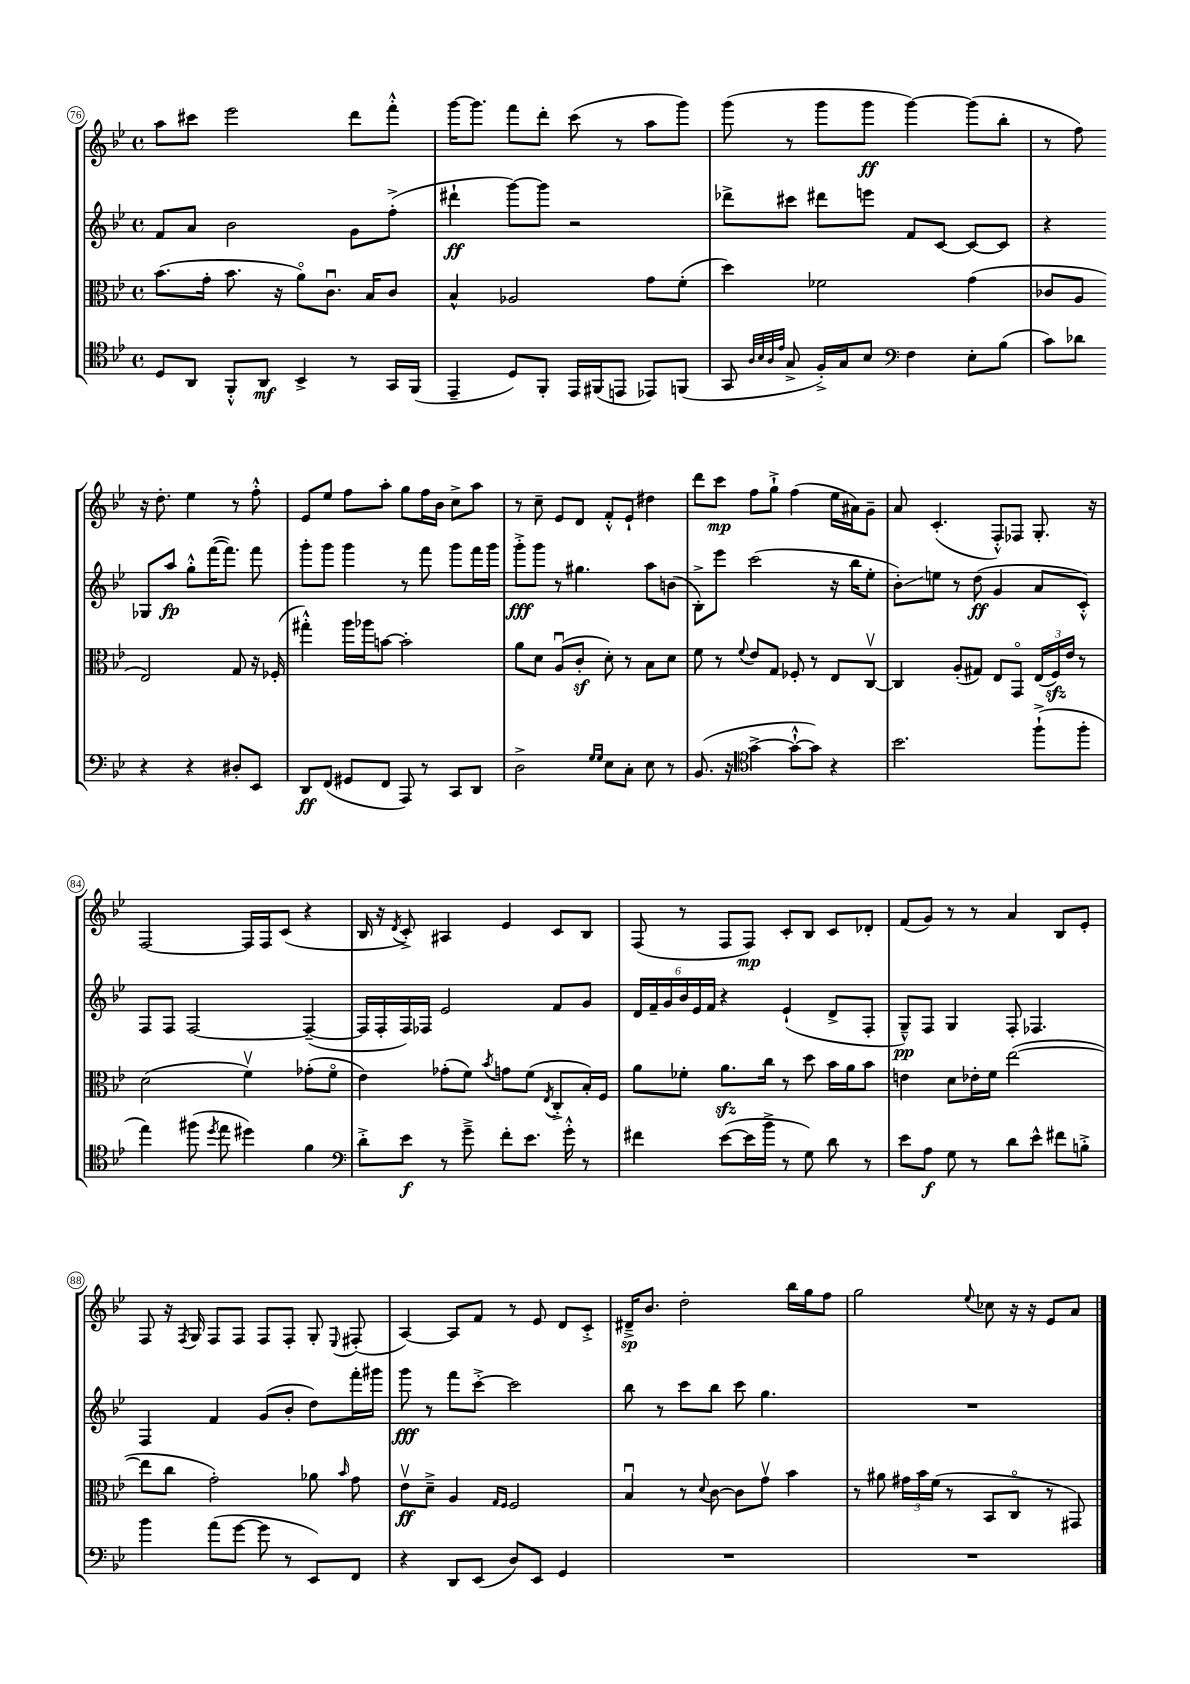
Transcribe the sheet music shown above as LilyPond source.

<<
\new StaffGroup <<
\new Staff = "s0" {
    \clef treble \key bes \major \defaultTimeSignature \time 4/4
    \autoBeamOff a''8[ cis'''8] ees'''2 d'''8[ f'''8]-.-^ |
    g'''16[~ g'''8.] f'''8[ d'''8]-. c'''8( r8 a''8[ g'''8]) |
    g'''8( r8 g'''8[ g'''8]\ff g'''4~) g'''8[( bes''8]-. |
    r8 f''8) r16 d''8.-. ees''4 r8 f''8-.-^ |
    ees'8[ ees''8] f''8[ a''8]-. g''8[ f''16 bes'16] c''8[-> a''8] |
    r8 c''8-- ees'8[ d'8] f'8[-.-^ ees'8]-! dis''4 |
    d'''8[ c'''8]\mp f''8[ g''8]-!-> f''4( ees''16[ ais'16) g'8]-- |
    a'8 c'4.-.( f8[-.-^) fes8] g8.-. r16 |
    f2~ f16[ f16 c'8]( r4 |
    bes16 r16 \acciaccatura { d'8 } c'8-.->) ais4 ees'4 c'8[ bes8] |
    f8( r8 f8[ f8]\mp) c'8[-. bes8] c'8[ des'8]-. |
    f'8[( g'8]) r8 r8 a'4 bes8[ ees'8]-. |
    f8 r16 \acciaccatura { f8 } g16 f8[ f8] f8[ f8]-. g8-. \appoggiatura { ees8 } fis8-.( |
    a4~) a8[ f'8] r8 ees'8 d'8[ c'8]-.-> |
    dis'16[--->\sp bes'8.] d''2-. bes''16[ g''16 f''8] |
    g''2 \appoggiatura { ees''8 } ces''8 r16 r16 ees'8[ a'8] \bar "|." |
}
\new Staff = "s1" {
    \clef treble \key bes \major \defaultTimeSignature \time 4/4
    \autoBeamOff f'8[ a'8] bes'2 g'8[ f''8]-.->( |
    dis'''4-!\ff g'''8[~) g'''8] r2 |
    des'''8[-> cis'''8] dis'''8[ e'''8] f'8[ c'8]~ c'8[~ c'8] |
    r4 ges8[ a''8]\fp g''8[-.-^ f'''16~( f'''8.]) f'''8 |
    g'''8[-. g'''8] g'''4 r8 f'''8 g'''8[ f'''16 g'''16] |
    g'''8[-.->\fff g'''8] r8 gis''4. a''8[ b'8]( |
    bes8[-.->) ees'''8] c'''2( r16 bes''16[ ees''8]-. |
    bes'8[-.\glissando) e''8] r8 d''8\ff( g'4 a'8[ c'8]-.-^) |
    f8[ f8] f2~ f4~--( |
    f16[ f16-. f16) fes16] ees'2 f'8[ g'8] |
    \tuplet 6/4 { d'16[ f'16-- g'16 bes'16 ees'16 f'16] } r4 ees'4-!( d'8[-> f8]-. |
    g8[---^\pp) f8] g4 f8-. fes4. |
    f4 f'4 g'8[( bes'8]-. d''8[) f'''16-. gis'''16] |
    g'''8\fff r8 f'''8[ c'''8]~-.-> c'''2 |
    bes''8 r8 c'''8[ bes''8] c'''8 g''4. |
    R1 \bar "|." |
}
\new Staff = "s2" {
    \clef alto \key bes \major \defaultTimeSignature \time 4/4
    \autoBeamOff bes'8.[( g'16]-. bes'8. r16 a'8[\flageolet) c'8.]\downbow bes16[ c'8] |
    bes4-^ aes2 g'8[ f'8]-.( |
    d''4) fes'2 g'4( |
    ces'8[ a8] ees2) g8 r16 fes16-.( |
    gis''4-.-^) a''16[ aes''16 b'8]~ b'2-. |
    a'8[ d'8] a8[\downbow( c'8]-.\sf d'8-.) r8 bes8[ d'8] |
    f'8 r8 \appoggiatura { f'8 } ees'8[ g8] fes8-. r8 ees8[ c8]~\upbow |
    c4 a8[-.( gis8]) ees8[ g,8]\flageolet \tuplet 3/2 { ees16[( f16\sfz) ees'16] } r8 |
    d'2( f'4\upbow) ges'8[-.( f'8]\flageolet |
    ees'4) ges'8[-.( f'8]) \acciaccatura { bes'8 } g'8[ f'8]( \acciaccatura { ees8 } c8[-.-> bes16-.) f16] |
    a'8[ fes'8]-. a'8.[\sfz c''16] r8 d''8 bes'16[ a'16 bes'8] |
    e'4 d'8[ ees'16-. f'16] ees''2~( |
    ees''8[ c''8] g'2-.) aes'8 \grace { bes'16 } g'8 |
    ees'8[\upbow\ff d'8]---> a4 \grace { g16[ f16] } f2 |
    bes4\downbow r8 \appoggiatura { d'8 } c'8~ c'8[ g'8]\upbow bes'4 |
    r8 ais'8 \tuplet 3/2 { gis'16[ bes'16 f'16]( } r8 bes,8[ c8]\flageolet r8 gis,8) \bar "|." |
}
\new Staff = "s3" {
    \clef tenor \key bes \major \defaultTimeSignature \time 4/4
    \autoBeamOff d8[ a,8] f,8[-.-^ a,8]\mf bes,4-> r8 g,16[ f,16]( |
    ees,4-- d8[) f,8]-. ees,16[ fis,16( e,8] ees,8[) f,8]( |
    g,8 \grace { a32[ bes32 a32 ees'32] } g8-> f16[-.->) g16 bes8] \clef bass f4 ees8[-. bes8]( |
    c'8[) des'8] r4 r4 dis8[-. ees,8] |
    d,8[\ff f,8]( gis,8[ f,8] a,,8) r8 c,8[ d,8] |
    d2-> \grace { g16[ g16] } ees8[ c8]-. ees8 r8 |
    bes,8.( r16 \clef tenor g'4~-> g'8[~-!-^ g'8]) r4 |
    bes'2. f''8[-!->( f''8]-. |
    ees''4) fis''8( \acciaccatura { d''8 } ees''8 dis''4) f'4 |
    \clef bass d'8[-.-> ees'8]\f r8 g'8---> f'8[-. ees'8.] g'16-.-^ r8 |
    fis'4 ees'8[~( ees'16 bes'16]-> r8 g8) d'8 r8 |
    ees'8[ a8]\f g8 r8 d'8[ ees'8]-^ fis'8[ b8]-.-> |
    bes'4 a'8[( g'8]~ g'8 r8 ees,8[) f,8] |
    r4 d,8[ ees,8]( d8[) ees,8] g,4 |
    R1 |
    R1 \bar "|." |
}
>>
>>
\layout { \context { \Score currentBarNumber = #76 \override BarNumber.stencil = #(make-stencil-circler 0.1 0.3 ly:text-interface::print) } }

◇ ◇ ◇ ◇

(What the task asks):
Which lines in the rows above contain the string "tuplet"? Copy each of those lines in full.

(Written solution):
    \tuplet 6/4 { d'16[ f'16-- g'16 bes'16 ees'16 f'16] } r4 ees'4-!( d'8[-> f8]-. |
    c4 a8[-.( gis8]) ees8[ g,8]\flageolet \tuplet 3/2 { ees16[( f16\sfz) ees'16] } r8 |
    r8 ais'8 \tuplet 3/2 { gis'16[ bes'16 f'16]( } r8 bes,8[ c8]\flageolet r8 gis,8) \bar "|." |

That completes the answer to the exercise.